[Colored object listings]
-------

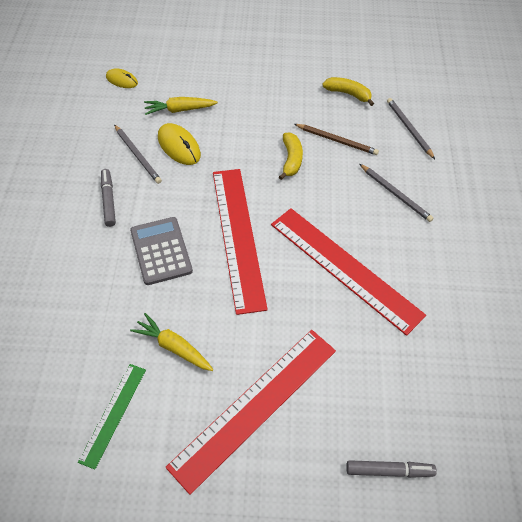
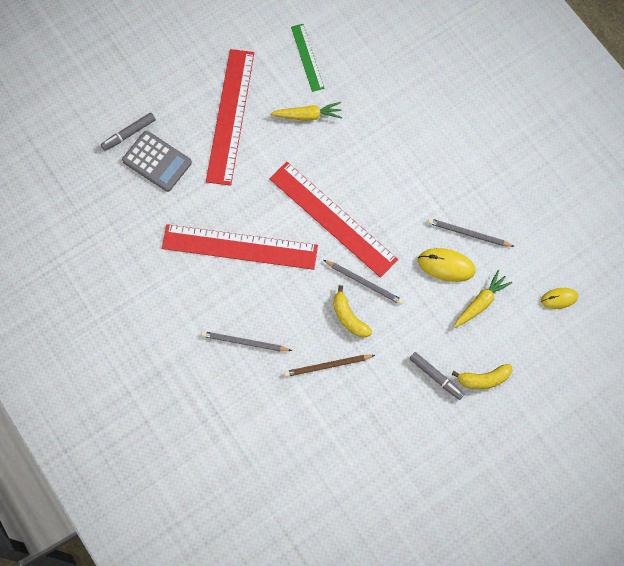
camera: 145 degrees right, 15 degrees up
(108, 200) = (449, 181): grey marker -> grey marker (436, 377)
(161, 251) = (375, 170): grey calculator -> grey calculator (157, 161)
(348, 94) = (356, 431): yellow banana -> yellow banana (483, 379)
(409, 129) = (276, 426): grey pencil -> grey pencil (364, 282)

-------

* _PROMPT_: Reproduce the line containing "(348, 94) = (356, 431): yellow" and every line after it. Stop at the last line of the records, and add nothing.

* _ANSWER BOX_:
(348, 94) = (356, 431): yellow banana -> yellow banana (483, 379)
(409, 129) = (276, 426): grey pencil -> grey pencil (364, 282)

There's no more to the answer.